### EXERCISE DIRECTIONS
The lines to return are those below that contain the word "różowy".

### DATA LISTING
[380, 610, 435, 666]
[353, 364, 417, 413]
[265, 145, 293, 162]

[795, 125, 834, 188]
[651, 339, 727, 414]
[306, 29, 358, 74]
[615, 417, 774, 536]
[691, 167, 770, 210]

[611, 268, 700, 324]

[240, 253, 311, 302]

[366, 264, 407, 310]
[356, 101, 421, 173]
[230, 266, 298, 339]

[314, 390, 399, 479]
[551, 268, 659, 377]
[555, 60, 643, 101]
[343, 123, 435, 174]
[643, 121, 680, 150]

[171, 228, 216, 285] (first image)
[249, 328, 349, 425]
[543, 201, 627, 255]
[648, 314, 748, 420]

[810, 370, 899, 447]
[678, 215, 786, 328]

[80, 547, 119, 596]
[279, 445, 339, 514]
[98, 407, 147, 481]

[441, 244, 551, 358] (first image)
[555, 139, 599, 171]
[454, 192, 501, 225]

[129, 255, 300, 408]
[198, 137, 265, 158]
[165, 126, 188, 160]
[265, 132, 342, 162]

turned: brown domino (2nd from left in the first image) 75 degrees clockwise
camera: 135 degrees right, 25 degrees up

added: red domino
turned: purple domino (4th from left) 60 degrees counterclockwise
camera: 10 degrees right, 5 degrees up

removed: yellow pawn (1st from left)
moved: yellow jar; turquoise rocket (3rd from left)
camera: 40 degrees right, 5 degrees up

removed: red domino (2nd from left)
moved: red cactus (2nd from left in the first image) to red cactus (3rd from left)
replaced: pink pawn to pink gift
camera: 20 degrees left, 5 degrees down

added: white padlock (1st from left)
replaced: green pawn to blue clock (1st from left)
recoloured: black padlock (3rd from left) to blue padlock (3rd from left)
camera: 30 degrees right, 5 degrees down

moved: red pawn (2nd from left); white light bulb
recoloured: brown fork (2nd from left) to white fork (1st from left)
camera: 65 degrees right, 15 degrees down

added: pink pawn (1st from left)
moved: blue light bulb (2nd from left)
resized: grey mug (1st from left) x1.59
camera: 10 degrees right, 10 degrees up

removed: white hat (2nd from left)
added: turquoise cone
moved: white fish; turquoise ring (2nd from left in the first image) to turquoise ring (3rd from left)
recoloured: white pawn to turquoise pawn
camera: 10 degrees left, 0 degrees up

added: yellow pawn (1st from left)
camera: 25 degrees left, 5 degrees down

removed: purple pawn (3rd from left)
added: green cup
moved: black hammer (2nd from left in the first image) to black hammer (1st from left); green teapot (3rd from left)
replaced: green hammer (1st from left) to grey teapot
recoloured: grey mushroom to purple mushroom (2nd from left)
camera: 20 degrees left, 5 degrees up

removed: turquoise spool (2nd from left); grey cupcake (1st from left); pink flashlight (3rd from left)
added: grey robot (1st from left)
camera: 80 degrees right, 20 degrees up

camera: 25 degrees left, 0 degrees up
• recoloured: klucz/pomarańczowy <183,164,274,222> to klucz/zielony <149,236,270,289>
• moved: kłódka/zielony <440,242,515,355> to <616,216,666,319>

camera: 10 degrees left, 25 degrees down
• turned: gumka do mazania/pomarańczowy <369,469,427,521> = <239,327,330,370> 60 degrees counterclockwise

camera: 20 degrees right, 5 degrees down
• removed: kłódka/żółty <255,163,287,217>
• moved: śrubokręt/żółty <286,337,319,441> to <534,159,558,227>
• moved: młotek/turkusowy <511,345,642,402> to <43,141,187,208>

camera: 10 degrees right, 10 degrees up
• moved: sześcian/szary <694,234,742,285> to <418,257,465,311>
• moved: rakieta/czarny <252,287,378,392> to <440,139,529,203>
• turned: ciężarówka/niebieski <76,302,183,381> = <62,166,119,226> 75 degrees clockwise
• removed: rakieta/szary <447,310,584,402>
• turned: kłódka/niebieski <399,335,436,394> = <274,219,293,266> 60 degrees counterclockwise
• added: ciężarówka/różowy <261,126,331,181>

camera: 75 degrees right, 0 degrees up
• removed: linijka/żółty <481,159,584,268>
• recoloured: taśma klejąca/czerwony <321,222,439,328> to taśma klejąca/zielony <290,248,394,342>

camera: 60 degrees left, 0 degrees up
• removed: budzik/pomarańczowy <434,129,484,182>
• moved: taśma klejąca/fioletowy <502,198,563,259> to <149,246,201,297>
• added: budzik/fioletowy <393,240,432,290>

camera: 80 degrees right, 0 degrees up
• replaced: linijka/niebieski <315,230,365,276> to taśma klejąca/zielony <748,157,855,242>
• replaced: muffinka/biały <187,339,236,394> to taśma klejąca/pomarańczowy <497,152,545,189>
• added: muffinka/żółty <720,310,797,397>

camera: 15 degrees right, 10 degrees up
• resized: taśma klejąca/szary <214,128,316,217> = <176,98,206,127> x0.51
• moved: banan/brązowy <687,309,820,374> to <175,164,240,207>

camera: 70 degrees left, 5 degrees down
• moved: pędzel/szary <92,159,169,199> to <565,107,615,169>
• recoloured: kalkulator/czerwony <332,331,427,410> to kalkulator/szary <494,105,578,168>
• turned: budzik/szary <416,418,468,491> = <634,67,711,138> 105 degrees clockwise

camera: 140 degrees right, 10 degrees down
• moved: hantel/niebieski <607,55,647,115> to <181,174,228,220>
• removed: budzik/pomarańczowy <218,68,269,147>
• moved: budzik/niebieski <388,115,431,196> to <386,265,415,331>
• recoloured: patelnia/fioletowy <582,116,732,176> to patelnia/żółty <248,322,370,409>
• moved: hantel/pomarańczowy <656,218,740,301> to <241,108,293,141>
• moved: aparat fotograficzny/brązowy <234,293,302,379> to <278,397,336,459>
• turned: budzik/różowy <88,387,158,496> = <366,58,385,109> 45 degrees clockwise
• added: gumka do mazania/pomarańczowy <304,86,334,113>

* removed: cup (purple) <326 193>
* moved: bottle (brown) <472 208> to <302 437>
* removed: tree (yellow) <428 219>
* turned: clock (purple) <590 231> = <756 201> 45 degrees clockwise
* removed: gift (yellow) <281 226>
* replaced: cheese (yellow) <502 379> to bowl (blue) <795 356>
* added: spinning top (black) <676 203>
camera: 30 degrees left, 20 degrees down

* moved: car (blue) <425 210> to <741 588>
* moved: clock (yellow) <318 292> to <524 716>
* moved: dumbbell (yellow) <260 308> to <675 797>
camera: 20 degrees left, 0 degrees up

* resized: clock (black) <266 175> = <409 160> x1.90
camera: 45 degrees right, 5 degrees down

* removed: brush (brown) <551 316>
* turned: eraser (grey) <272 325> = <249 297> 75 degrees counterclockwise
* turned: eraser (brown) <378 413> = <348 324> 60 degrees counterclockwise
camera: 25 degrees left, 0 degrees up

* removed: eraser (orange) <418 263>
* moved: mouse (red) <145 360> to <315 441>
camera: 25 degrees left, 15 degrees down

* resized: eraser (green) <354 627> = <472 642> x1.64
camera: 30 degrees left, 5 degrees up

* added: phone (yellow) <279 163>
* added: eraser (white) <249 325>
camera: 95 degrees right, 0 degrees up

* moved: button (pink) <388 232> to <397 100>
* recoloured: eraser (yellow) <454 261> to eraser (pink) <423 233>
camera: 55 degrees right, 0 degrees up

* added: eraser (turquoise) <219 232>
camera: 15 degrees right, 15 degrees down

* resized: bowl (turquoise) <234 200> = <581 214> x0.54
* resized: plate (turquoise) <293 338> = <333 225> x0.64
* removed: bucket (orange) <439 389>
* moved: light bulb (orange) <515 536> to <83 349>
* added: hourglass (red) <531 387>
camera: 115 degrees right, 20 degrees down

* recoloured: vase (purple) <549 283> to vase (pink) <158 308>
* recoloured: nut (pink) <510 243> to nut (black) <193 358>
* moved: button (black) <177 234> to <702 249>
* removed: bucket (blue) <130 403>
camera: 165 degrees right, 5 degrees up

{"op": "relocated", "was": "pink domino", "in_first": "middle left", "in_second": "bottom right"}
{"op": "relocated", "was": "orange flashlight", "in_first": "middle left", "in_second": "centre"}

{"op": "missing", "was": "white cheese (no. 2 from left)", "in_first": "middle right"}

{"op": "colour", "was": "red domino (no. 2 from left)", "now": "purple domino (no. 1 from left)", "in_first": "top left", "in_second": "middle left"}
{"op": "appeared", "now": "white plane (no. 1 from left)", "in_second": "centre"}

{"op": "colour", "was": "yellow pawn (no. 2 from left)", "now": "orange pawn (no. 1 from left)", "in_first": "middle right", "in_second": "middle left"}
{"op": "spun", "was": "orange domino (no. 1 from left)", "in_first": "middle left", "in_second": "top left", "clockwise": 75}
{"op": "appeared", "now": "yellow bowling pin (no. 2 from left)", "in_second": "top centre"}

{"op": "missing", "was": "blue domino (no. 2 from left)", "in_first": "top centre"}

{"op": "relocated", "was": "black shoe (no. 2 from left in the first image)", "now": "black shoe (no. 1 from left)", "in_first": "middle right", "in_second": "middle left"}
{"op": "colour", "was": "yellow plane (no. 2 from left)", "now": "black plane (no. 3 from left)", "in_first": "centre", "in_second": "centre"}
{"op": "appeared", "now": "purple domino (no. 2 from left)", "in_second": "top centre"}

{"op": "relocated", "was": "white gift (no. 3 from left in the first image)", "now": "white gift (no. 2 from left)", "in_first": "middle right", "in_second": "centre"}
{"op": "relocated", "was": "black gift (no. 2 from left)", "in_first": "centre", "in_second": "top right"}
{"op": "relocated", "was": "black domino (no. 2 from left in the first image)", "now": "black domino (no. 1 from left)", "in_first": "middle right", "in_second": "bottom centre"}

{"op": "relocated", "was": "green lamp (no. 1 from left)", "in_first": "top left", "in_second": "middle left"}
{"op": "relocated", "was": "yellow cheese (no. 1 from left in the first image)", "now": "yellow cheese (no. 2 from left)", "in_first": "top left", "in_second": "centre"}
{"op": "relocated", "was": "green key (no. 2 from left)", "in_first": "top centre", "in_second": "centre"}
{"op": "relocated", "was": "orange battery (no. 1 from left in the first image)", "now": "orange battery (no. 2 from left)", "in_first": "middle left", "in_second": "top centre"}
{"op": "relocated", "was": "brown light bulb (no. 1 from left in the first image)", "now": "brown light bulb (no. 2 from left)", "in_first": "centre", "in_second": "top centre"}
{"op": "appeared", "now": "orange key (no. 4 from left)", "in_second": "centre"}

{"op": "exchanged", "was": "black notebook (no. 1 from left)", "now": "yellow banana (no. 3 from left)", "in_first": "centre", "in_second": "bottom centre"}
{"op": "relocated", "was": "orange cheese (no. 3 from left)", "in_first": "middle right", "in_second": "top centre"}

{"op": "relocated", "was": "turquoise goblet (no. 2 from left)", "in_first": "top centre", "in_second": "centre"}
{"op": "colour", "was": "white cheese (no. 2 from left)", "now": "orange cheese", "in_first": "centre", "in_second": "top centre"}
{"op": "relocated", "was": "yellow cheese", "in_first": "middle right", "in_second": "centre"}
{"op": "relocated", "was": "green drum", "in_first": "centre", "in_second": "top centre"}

### SOLUTION TO THIS EXERCISE
• added: ciężarówka/różowy <261,126,331,181>
• turned: budzik/różowy <88,387,158,496> = <366,58,385,109> 45 degrees clockwise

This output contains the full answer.